Stored items from a collection:
■ ■ ■ ■

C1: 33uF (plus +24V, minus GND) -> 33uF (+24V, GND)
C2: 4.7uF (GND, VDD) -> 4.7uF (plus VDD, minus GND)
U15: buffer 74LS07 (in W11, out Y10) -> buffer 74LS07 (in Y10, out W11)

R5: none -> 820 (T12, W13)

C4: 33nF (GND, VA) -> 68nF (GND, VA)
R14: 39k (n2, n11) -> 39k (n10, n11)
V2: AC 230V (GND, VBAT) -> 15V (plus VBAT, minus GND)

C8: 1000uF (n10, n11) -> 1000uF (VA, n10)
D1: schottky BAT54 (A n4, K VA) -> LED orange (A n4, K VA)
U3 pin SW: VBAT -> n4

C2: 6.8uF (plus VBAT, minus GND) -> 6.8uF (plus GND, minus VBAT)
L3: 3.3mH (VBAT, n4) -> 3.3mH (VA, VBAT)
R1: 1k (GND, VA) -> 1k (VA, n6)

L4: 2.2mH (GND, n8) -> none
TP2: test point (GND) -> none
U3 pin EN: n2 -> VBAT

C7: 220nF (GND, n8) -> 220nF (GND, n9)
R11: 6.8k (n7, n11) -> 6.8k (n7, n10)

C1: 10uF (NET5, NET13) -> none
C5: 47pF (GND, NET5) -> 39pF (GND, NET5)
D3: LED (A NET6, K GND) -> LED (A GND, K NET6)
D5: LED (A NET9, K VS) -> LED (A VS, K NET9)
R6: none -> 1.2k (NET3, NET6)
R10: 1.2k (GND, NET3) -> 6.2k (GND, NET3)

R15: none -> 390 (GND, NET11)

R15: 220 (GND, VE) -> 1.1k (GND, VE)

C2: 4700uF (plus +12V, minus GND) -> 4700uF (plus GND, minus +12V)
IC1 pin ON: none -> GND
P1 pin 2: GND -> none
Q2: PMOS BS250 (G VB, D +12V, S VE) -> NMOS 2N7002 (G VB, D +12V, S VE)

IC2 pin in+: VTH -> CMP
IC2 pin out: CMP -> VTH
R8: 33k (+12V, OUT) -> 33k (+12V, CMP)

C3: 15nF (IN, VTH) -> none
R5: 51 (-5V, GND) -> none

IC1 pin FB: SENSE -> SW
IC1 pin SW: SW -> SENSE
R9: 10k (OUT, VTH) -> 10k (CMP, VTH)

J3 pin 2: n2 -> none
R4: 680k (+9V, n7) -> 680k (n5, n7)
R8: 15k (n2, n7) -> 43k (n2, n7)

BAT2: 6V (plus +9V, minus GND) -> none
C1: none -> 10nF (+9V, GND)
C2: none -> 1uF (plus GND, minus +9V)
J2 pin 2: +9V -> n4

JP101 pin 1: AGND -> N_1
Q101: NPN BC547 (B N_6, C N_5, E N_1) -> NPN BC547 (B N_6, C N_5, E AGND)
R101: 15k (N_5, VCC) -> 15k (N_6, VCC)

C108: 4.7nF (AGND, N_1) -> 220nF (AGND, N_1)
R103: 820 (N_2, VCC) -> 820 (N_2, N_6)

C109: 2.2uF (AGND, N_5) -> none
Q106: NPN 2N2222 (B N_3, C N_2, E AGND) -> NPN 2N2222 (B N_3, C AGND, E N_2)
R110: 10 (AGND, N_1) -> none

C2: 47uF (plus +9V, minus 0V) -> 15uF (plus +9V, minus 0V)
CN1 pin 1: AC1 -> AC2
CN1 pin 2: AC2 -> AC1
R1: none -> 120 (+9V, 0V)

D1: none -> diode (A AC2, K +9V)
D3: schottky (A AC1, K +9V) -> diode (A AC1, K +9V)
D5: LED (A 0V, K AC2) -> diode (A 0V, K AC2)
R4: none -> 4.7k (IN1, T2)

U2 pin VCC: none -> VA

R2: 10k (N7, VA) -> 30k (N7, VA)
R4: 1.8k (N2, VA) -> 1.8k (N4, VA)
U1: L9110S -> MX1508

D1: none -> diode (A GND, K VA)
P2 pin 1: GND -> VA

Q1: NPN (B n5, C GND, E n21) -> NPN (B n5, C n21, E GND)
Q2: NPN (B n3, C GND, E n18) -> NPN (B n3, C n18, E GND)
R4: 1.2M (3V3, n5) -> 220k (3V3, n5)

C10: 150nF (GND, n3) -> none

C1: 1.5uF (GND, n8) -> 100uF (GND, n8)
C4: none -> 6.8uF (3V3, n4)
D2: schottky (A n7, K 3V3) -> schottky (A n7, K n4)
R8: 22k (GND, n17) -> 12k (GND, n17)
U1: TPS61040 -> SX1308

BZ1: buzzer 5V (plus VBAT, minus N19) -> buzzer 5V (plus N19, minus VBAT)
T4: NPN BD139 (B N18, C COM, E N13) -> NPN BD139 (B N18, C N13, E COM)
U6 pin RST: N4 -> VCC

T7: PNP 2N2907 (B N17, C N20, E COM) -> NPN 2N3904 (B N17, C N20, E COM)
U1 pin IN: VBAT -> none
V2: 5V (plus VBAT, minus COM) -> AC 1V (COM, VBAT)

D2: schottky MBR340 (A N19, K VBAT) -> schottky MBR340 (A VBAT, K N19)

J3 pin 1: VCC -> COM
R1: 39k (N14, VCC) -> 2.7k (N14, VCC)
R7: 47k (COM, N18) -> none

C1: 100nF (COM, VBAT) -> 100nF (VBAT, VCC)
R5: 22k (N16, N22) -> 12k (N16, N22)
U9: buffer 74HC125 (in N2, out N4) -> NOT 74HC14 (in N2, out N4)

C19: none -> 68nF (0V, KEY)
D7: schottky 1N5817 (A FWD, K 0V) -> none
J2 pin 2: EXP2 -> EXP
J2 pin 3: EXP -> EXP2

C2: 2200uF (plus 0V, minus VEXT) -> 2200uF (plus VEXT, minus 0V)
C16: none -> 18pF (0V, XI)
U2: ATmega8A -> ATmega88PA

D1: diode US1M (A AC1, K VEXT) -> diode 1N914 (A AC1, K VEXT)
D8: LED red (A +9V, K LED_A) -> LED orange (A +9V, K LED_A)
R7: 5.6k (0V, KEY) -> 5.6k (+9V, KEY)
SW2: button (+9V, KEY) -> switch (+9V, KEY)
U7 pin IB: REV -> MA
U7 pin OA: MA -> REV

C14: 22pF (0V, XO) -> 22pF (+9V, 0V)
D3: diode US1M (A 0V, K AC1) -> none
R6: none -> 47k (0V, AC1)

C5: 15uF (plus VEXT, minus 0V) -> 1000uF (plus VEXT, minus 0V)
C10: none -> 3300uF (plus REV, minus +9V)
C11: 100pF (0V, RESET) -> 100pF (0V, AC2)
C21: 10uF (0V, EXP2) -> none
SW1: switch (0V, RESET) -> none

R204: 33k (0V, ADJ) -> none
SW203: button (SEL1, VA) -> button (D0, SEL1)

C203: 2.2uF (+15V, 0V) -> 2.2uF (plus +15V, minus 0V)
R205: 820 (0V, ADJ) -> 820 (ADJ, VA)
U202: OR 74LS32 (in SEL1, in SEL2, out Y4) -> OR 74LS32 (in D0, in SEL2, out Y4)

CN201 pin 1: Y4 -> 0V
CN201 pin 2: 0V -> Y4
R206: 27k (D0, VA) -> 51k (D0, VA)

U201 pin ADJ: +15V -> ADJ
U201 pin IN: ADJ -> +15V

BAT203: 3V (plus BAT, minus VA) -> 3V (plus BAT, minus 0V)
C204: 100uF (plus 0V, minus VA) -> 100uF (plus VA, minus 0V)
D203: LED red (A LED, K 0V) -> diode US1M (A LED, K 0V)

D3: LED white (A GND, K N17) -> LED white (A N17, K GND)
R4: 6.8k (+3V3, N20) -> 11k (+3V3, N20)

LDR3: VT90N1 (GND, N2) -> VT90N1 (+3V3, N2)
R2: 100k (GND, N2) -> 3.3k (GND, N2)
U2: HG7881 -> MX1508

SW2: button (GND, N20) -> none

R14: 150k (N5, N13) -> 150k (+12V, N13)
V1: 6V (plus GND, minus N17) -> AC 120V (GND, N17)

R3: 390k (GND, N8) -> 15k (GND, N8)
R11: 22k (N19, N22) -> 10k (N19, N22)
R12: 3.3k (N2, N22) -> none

■ ■ ■ ■

Exercise >> Look above for the line that contains "BZ1: buzzer 5V". Starting there, transcribe every line exactly until you have copied the line that contains "U1 pin IN: VBAT -> none".

Solution to the exercise >>
BZ1: buzzer 5V (plus VBAT, minus N19) -> buzzer 5V (plus N19, minus VBAT)
T4: NPN BD139 (B N18, C COM, E N13) -> NPN BD139 (B N18, C N13, E COM)
U6 pin RST: N4 -> VCC

T7: PNP 2N2907 (B N17, C N20, E COM) -> NPN 2N3904 (B N17, C N20, E COM)
U1 pin IN: VBAT -> none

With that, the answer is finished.